Data records:
□ □ □ □
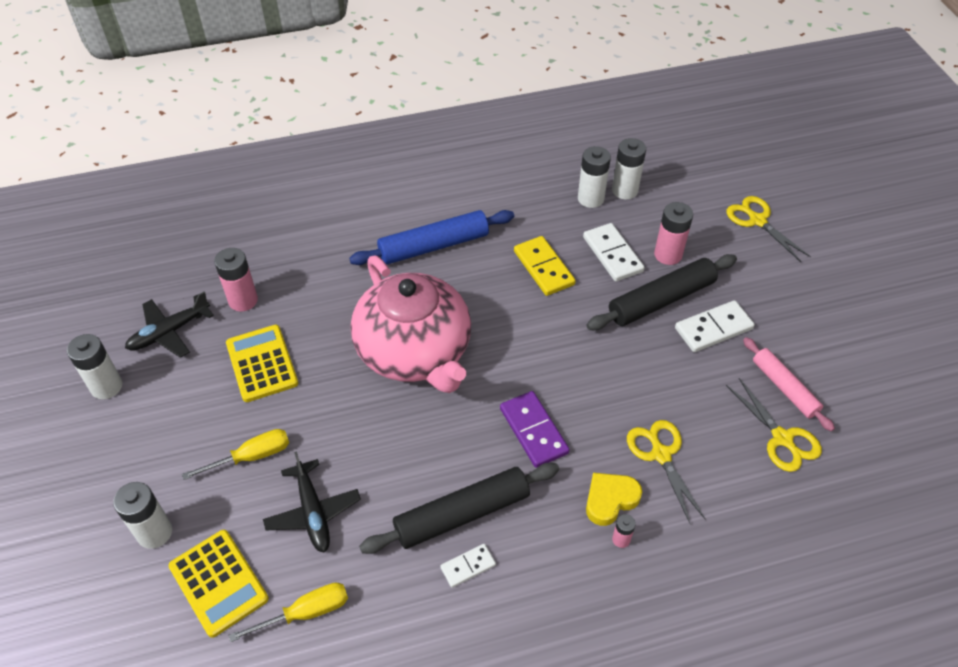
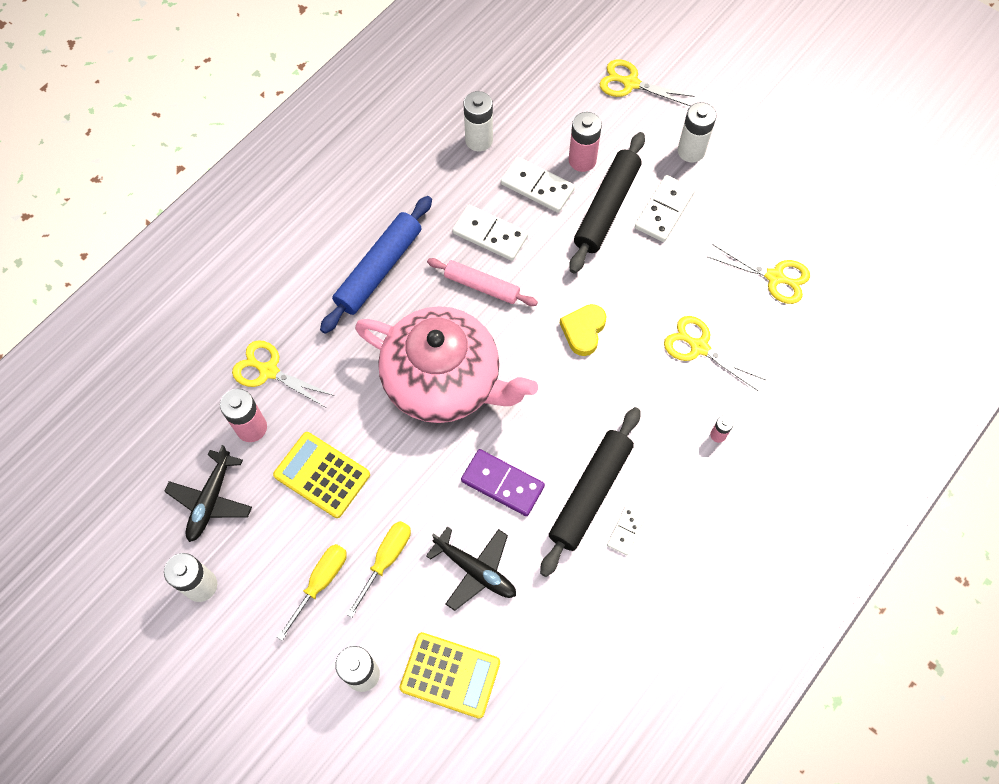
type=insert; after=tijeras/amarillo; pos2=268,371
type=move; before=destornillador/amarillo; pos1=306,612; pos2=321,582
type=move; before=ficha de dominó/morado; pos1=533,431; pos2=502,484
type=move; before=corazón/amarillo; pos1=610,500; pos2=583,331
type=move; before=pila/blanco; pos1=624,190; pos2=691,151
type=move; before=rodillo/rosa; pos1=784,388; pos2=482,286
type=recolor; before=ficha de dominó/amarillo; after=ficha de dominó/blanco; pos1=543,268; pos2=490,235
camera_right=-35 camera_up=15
□ □ □ □
- [What the task asks]:
Exactly as they appear above, give the records again, without their pictures.

- [Result of this task]:
type=insert; after=tijeras/amarillo; pos2=268,371
type=move; before=destornillador/amarillo; pos1=306,612; pos2=321,582
type=move; before=ficha de dominó/morado; pos1=533,431; pos2=502,484
type=move; before=corazón/amarillo; pos1=610,500; pos2=583,331
type=move; before=pila/blanco; pos1=624,190; pos2=691,151
type=move; before=rodillo/rosa; pos1=784,388; pos2=482,286
type=recolor; before=ficha de dominó/amarillo; after=ficha de dominó/blanco; pos1=543,268; pos2=490,235
camera_right=-35 camera_up=15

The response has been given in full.